---------- Supplied records

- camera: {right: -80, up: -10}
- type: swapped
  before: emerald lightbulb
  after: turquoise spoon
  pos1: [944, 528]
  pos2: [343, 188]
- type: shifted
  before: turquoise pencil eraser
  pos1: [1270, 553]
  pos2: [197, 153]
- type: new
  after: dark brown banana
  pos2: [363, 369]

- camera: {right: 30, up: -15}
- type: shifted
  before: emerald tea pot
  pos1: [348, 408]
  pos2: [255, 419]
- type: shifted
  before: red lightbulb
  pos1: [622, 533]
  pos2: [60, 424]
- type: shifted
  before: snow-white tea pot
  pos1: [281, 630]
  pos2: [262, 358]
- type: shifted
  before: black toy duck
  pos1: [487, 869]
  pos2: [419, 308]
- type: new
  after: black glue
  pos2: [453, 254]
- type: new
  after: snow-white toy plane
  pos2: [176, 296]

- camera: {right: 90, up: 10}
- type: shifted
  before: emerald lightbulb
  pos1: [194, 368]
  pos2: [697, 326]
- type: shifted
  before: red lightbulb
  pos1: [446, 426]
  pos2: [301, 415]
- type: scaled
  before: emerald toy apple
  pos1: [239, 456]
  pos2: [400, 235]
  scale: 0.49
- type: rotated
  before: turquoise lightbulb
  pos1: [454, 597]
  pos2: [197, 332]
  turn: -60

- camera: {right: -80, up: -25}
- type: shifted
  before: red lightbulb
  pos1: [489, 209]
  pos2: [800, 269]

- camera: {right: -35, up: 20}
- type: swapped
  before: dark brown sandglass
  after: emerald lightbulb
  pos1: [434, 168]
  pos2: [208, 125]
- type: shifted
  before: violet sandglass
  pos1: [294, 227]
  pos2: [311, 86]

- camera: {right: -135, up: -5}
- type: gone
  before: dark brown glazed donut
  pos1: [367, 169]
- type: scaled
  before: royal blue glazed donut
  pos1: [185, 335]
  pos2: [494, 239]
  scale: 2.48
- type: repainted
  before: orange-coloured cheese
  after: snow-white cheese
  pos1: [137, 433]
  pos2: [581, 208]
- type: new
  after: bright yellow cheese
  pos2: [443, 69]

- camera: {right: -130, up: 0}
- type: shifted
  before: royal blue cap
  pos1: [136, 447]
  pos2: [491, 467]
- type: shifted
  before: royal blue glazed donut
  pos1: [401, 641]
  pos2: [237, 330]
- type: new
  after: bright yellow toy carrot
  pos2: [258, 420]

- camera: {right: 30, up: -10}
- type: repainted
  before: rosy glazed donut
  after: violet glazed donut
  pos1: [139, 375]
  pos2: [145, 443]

--------------------

Assignment: Line by line, retype the data exactly as written.

Reply:
- camera: {right: -80, up: -10}
- type: swapped
  before: emerald lightbulb
  after: turquoise spoon
  pos1: [944, 528]
  pos2: [343, 188]
- type: shifted
  before: turquoise pencil eraser
  pos1: [1270, 553]
  pos2: [197, 153]
- type: new
  after: dark brown banana
  pos2: [363, 369]

- camera: {right: 30, up: -15}
- type: shifted
  before: emerald tea pot
  pos1: [348, 408]
  pos2: [255, 419]
- type: shifted
  before: red lightbulb
  pos1: [622, 533]
  pos2: [60, 424]
- type: shifted
  before: snow-white tea pot
  pos1: [281, 630]
  pos2: [262, 358]
- type: shifted
  before: black toy duck
  pos1: [487, 869]
  pos2: [419, 308]
- type: new
  after: black glue
  pos2: [453, 254]
- type: new
  after: snow-white toy plane
  pos2: [176, 296]

- camera: {right: 90, up: 10}
- type: shifted
  before: emerald lightbulb
  pos1: [194, 368]
  pos2: [697, 326]
- type: shifted
  before: red lightbulb
  pos1: [446, 426]
  pos2: [301, 415]
- type: scaled
  before: emerald toy apple
  pos1: [239, 456]
  pos2: [400, 235]
  scale: 0.49
- type: rotated
  before: turquoise lightbulb
  pos1: [454, 597]
  pos2: [197, 332]
  turn: -60

- camera: {right: -80, up: -25}
- type: shifted
  before: red lightbulb
  pos1: [489, 209]
  pos2: [800, 269]

- camera: {right: -35, up: 20}
- type: swapped
  before: dark brown sandglass
  after: emerald lightbulb
  pos1: [434, 168]
  pos2: [208, 125]
- type: shifted
  before: violet sandglass
  pos1: [294, 227]
  pos2: [311, 86]

- camera: {right: -135, up: -5}
- type: gone
  before: dark brown glazed donut
  pos1: [367, 169]
- type: scaled
  before: royal blue glazed donut
  pos1: [185, 335]
  pos2: [494, 239]
  scale: 2.48
- type: repainted
  before: orange-coloured cheese
  after: snow-white cheese
  pos1: [137, 433]
  pos2: [581, 208]
- type: new
  after: bright yellow cheese
  pos2: [443, 69]

- camera: {right: -130, up: 0}
- type: shifted
  before: royal blue cap
  pos1: [136, 447]
  pos2: [491, 467]
- type: shifted
  before: royal blue glazed donut
  pos1: [401, 641]
  pos2: [237, 330]
- type: new
  after: bright yellow toy carrot
  pos2: [258, 420]

- camera: {right: 30, up: -10}
- type: repainted
  before: rosy glazed donut
  after: violet glazed donut
  pos1: [139, 375]
  pos2: [145, 443]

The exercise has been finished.